→ **What is required**
Please return the listing below word for word, minus its pictures.

---+---

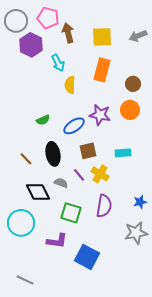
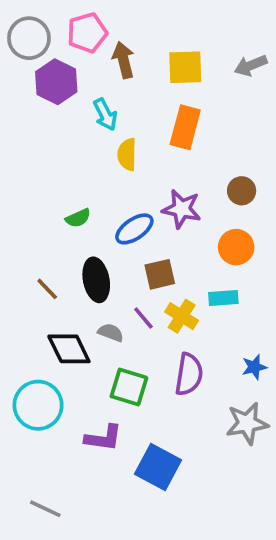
pink pentagon: (48, 18) -> (87, 33), turned -30
brown circle: (133, 84) -> (242, 191), moved
orange circle: (130, 110) -> (236, 247), moved
cyan rectangle: (123, 153) -> (223, 298), moved

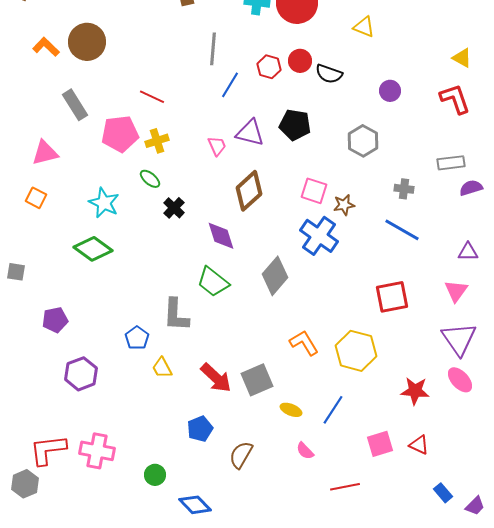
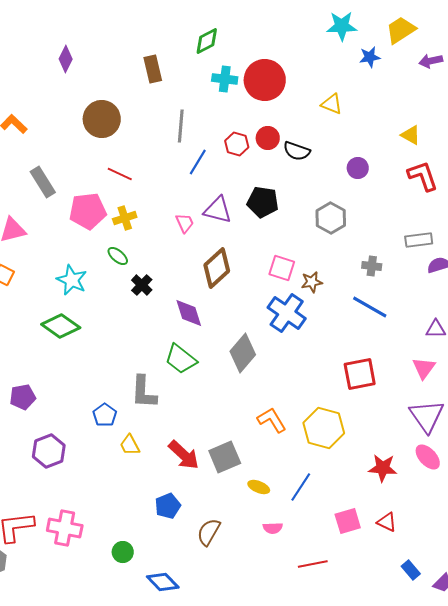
brown circle: (87, 42) -> (102, 119), moved
yellow triangle: (462, 58) -> (411, 135), moved
pink semicircle: (305, 451) -> (273, 528), turned -48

---+---

→ **Response area**
pink pentagon: (48, 18) -> (87, 33), turned -30
brown circle: (133, 84) -> (242, 191), moved
orange circle: (130, 110) -> (236, 247), moved
cyan rectangle: (123, 153) -> (223, 298), moved

brown circle: (87, 42) -> (102, 119), moved
yellow triangle: (462, 58) -> (411, 135), moved
pink semicircle: (305, 451) -> (273, 528), turned -48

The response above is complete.